# Exercise goal
Your answer must be the full listing below, restated word for word, with no pictures in it.

# Data records
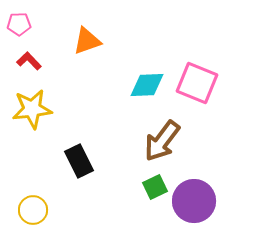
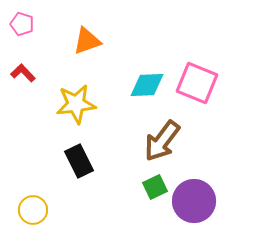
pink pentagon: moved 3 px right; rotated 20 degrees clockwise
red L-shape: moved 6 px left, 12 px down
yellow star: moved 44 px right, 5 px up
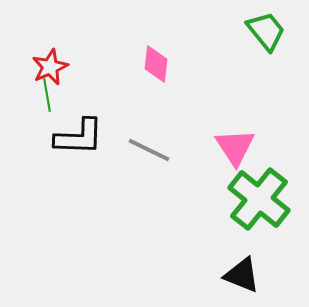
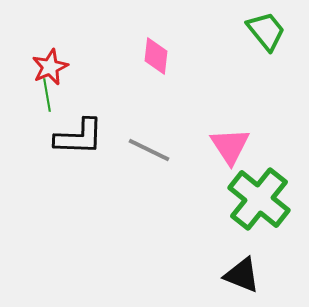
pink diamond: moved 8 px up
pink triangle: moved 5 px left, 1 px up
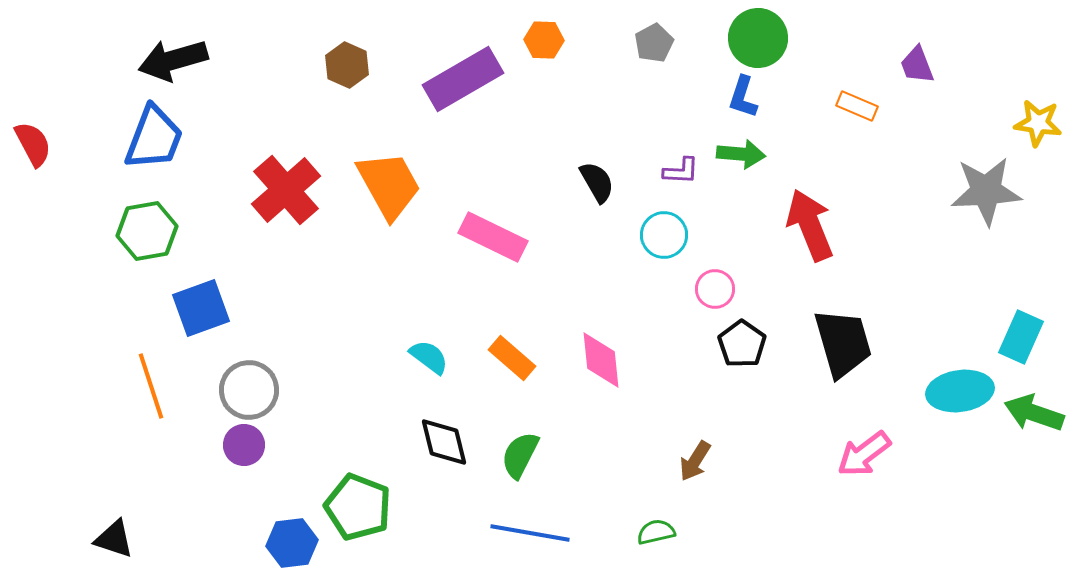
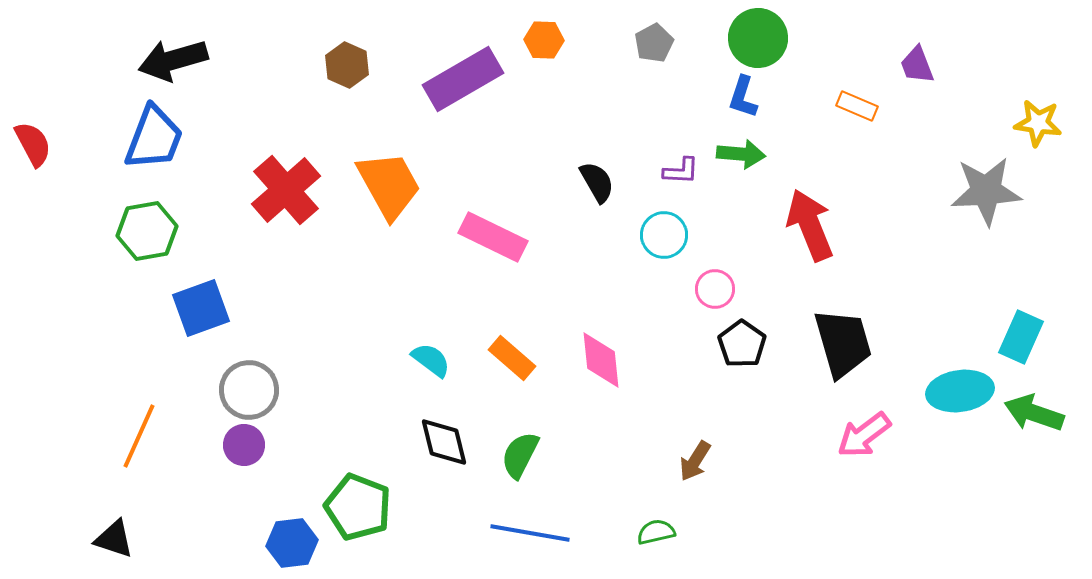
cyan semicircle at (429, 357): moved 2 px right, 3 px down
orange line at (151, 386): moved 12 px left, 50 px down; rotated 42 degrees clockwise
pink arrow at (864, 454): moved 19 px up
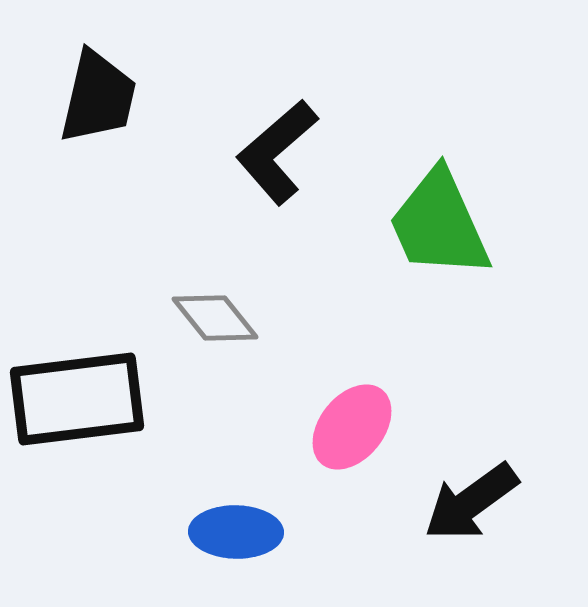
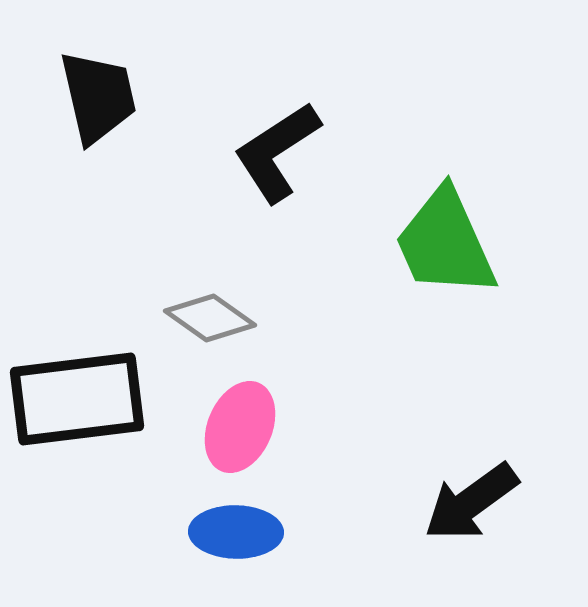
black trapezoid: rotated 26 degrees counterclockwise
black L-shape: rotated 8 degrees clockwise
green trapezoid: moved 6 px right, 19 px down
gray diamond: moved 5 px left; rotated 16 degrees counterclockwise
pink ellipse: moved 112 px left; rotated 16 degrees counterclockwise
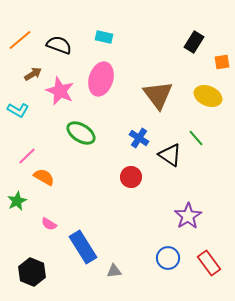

# Solved problem
pink pentagon: moved 3 px right; rotated 20 degrees clockwise
red L-shape: moved 6 px left, 12 px down
yellow star: moved 44 px right, 5 px up
pink diamond: moved 8 px up
pink triangle: moved 5 px left, 1 px up
cyan semicircle at (429, 357): moved 2 px right, 3 px down
orange line at (151, 386): moved 12 px left, 50 px down; rotated 42 degrees clockwise
pink arrow at (864, 454): moved 19 px up
black trapezoid: rotated 26 degrees counterclockwise
black L-shape: rotated 8 degrees clockwise
green trapezoid: moved 6 px right, 19 px down
gray diamond: moved 5 px left; rotated 16 degrees counterclockwise
pink ellipse: moved 112 px left; rotated 16 degrees counterclockwise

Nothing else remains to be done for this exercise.